Start of Data for the task

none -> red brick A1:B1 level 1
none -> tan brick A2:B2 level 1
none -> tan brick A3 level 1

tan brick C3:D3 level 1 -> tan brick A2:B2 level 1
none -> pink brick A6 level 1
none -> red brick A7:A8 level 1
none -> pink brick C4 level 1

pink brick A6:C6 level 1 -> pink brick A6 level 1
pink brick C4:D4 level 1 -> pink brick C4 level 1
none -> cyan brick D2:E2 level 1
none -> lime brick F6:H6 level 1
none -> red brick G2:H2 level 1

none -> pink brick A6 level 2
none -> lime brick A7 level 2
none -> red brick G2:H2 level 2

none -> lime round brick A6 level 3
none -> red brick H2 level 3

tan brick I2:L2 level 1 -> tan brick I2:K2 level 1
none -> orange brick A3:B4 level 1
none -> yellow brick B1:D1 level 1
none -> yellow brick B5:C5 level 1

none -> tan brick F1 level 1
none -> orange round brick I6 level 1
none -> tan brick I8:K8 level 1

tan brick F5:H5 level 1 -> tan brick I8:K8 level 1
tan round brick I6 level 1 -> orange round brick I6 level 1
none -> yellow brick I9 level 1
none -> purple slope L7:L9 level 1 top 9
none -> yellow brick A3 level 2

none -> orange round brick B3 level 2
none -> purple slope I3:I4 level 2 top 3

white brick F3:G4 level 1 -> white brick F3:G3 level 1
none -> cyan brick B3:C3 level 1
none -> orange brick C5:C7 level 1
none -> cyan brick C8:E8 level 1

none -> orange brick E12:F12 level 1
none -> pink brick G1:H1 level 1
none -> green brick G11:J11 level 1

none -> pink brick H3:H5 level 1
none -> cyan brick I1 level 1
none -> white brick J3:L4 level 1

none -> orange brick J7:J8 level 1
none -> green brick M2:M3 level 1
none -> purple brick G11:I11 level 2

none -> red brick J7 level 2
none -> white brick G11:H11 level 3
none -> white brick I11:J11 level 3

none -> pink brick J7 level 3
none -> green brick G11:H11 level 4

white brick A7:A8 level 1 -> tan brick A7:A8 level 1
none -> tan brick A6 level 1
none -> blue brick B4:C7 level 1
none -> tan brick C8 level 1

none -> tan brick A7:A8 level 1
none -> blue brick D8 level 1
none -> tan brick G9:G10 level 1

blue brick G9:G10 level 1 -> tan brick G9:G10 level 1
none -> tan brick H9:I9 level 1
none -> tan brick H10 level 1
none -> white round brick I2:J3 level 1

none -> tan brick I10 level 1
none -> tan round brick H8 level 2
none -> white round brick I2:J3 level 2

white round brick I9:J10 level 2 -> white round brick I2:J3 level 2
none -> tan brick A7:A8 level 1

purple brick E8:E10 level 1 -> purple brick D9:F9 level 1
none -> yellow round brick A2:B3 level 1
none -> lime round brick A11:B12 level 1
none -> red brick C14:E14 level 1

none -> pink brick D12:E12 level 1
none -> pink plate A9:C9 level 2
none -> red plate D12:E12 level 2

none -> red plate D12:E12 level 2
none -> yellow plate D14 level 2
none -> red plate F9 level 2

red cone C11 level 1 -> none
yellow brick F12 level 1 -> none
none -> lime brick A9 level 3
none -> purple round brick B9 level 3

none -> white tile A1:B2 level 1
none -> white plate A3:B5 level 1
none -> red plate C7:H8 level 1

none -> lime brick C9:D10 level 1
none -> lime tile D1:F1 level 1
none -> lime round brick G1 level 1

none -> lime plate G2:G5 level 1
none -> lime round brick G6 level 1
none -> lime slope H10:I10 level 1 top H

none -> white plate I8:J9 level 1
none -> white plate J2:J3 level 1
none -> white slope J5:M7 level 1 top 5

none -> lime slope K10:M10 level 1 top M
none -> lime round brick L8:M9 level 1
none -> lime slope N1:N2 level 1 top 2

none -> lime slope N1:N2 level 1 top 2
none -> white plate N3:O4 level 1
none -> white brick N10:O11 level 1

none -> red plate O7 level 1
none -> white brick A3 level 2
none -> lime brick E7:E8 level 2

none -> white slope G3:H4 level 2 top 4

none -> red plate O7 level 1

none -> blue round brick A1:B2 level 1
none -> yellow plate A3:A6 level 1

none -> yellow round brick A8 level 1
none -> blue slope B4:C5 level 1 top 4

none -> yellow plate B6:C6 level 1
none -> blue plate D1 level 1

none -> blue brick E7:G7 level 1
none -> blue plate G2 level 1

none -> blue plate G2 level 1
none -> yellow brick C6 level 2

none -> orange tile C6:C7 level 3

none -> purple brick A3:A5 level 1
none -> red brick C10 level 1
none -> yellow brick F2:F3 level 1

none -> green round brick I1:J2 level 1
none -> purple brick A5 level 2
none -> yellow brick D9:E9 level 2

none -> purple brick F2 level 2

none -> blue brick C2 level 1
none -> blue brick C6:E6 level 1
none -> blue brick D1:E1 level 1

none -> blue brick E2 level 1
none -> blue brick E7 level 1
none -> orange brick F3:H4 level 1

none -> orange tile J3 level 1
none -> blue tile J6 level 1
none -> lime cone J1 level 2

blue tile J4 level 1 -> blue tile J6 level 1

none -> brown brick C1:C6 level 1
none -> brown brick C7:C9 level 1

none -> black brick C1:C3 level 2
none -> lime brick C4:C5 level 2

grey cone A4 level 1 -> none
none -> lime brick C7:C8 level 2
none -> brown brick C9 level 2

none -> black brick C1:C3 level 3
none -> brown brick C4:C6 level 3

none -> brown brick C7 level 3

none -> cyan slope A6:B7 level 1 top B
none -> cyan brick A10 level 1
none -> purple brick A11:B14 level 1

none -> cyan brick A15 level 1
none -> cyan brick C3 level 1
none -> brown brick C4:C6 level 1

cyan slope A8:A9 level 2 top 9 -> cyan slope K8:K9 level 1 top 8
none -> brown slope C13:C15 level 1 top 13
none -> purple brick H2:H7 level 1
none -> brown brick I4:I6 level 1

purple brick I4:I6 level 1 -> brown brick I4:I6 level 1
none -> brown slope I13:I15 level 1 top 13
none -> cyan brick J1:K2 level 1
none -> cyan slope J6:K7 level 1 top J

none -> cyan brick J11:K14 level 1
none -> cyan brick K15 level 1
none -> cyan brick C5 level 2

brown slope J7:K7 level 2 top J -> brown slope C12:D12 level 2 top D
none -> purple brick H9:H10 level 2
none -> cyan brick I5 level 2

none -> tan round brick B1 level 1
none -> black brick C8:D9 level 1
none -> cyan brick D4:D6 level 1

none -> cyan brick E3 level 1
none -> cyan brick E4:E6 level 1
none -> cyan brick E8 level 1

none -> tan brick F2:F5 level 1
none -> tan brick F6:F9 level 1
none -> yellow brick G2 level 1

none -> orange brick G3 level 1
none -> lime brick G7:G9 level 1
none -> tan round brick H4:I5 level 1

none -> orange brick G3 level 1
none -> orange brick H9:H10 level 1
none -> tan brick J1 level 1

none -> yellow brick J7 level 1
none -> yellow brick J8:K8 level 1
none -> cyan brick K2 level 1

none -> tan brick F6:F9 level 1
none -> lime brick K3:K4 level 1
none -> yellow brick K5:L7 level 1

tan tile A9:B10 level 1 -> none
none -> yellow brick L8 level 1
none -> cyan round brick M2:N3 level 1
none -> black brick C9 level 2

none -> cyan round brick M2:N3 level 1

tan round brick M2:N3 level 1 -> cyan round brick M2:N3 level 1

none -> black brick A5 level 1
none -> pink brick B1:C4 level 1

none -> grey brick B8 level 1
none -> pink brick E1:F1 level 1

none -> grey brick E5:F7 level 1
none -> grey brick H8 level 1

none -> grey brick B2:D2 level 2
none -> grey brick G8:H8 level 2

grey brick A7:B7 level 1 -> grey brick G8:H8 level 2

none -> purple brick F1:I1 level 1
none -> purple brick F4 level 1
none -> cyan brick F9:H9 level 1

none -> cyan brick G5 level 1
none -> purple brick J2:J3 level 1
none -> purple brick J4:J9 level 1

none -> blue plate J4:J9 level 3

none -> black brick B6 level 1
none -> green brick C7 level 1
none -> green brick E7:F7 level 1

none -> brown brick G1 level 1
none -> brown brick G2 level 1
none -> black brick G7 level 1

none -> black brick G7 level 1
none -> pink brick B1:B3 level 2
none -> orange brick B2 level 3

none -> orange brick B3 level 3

End of Data for the task

▶ _Work task_
Wherever a line in the listing contains the word "grey", copy that line out.

▶ _Output for this task_
grey cone A4 level 1 -> none
none -> grey brick B8 level 1
none -> grey brick E5:F7 level 1
none -> grey brick H8 level 1
none -> grey brick B2:D2 level 2
none -> grey brick G8:H8 level 2
grey brick A7:B7 level 1 -> grey brick G8:H8 level 2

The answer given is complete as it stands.